• **What to produce**:
Reproduce the lines below verbatim. Pictures are to be omitted.

[Records from a data source]
——

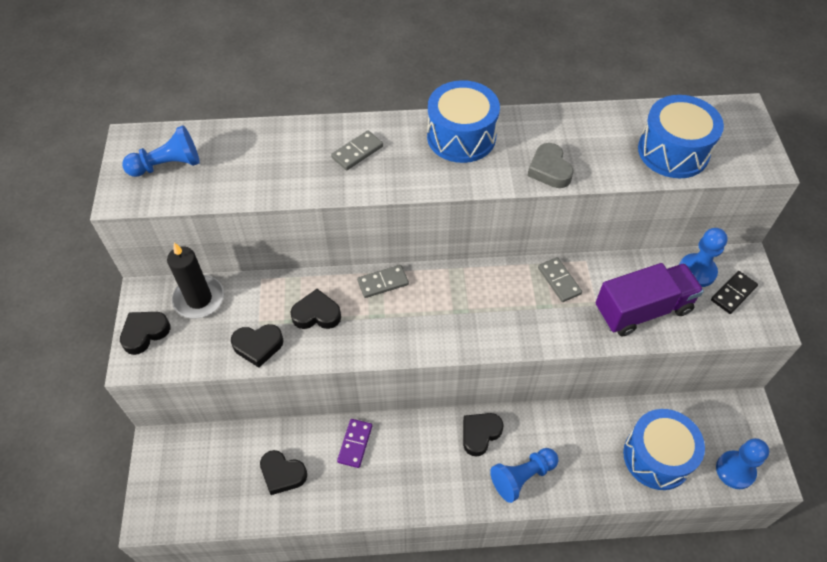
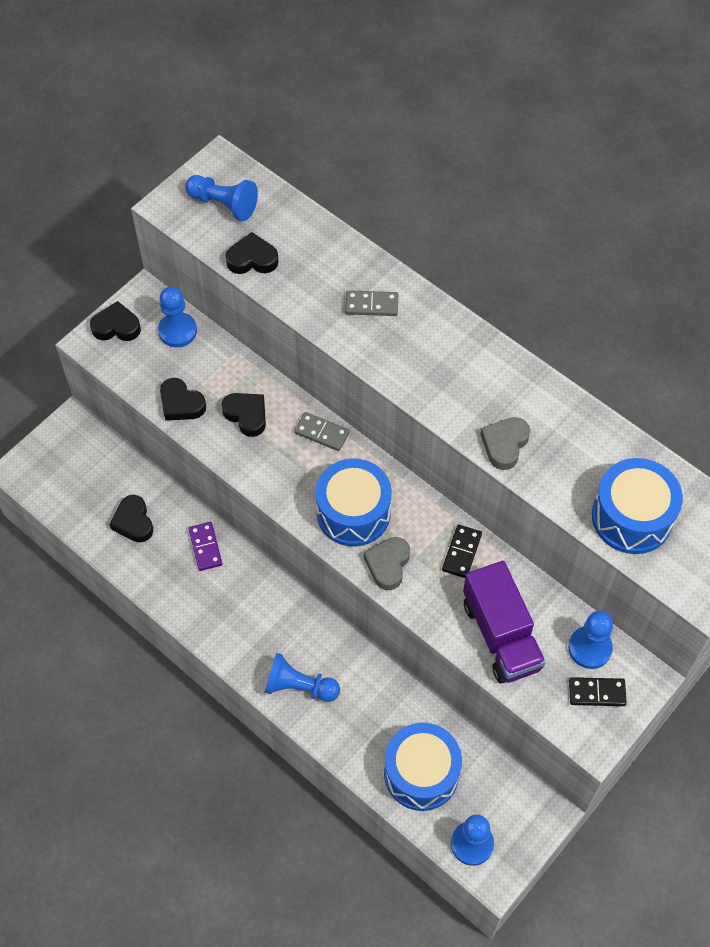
camera: 45 degrees right, 5 degrees up
(199, 299) = (177, 331): black candle -> blue pawn
(355, 444) = (205, 547): purple domino -> purple domino turned 75 degrees counterclockwise
(461, 136) = (468, 358): blue drum -> blue drum (353, 513)
(480, 434) = (304, 626): black heart -> black heart (252, 259)
(525, 329) = (388, 565): none -> grey heart
(559, 281) = (461, 552): grey domino -> black domino
(642, 310) = (501, 635): purple truck -> purple truck turned 45 degrees clockwise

——

• **Expected answer**:
camera: 45 degrees right, 5 degrees up
(199, 299) = (177, 331): black candle -> blue pawn
(355, 444) = (205, 547): purple domino -> purple domino turned 75 degrees counterclockwise
(461, 136) = (468, 358): blue drum -> blue drum (353, 513)
(480, 434) = (304, 626): black heart -> black heart (252, 259)
(525, 329) = (388, 565): none -> grey heart
(559, 281) = (461, 552): grey domino -> black domino
(642, 310) = (501, 635): purple truck -> purple truck turned 45 degrees clockwise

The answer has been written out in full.